Problem details: Show every line of the records below that contains the word "moved".

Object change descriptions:
▬▬▬▬▬▬
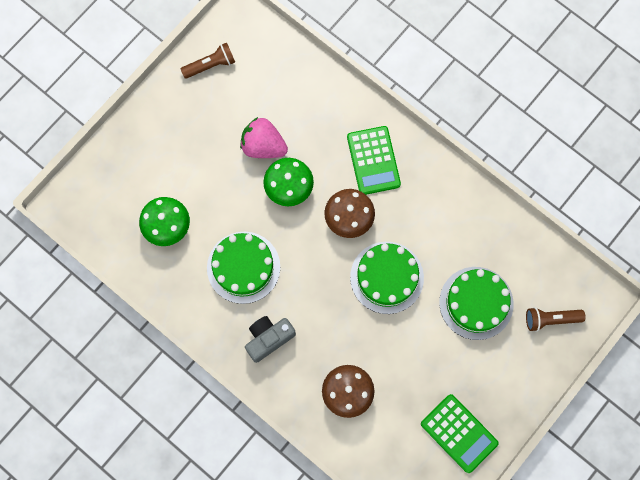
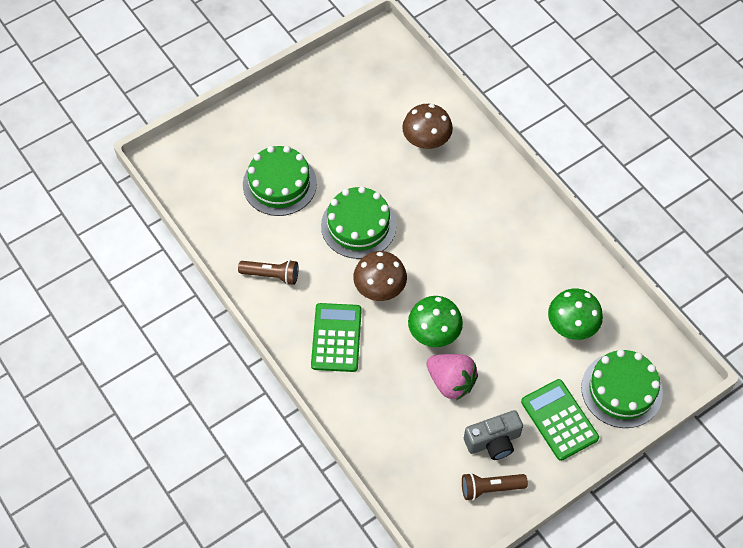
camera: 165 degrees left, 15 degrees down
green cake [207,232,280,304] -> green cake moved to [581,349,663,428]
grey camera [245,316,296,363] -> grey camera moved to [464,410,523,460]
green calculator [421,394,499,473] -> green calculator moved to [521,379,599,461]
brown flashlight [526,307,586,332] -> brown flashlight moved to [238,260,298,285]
▬▬▬▬▬▬
Solution to this exercise:
green cake [207,232,280,304] -> green cake moved to [581,349,663,428]
grey camera [245,316,296,363] -> grey camera moved to [464,410,523,460]
green calculator [421,394,499,473] -> green calculator moved to [521,379,599,461]
brown flashlight [526,307,586,332] -> brown flashlight moved to [238,260,298,285]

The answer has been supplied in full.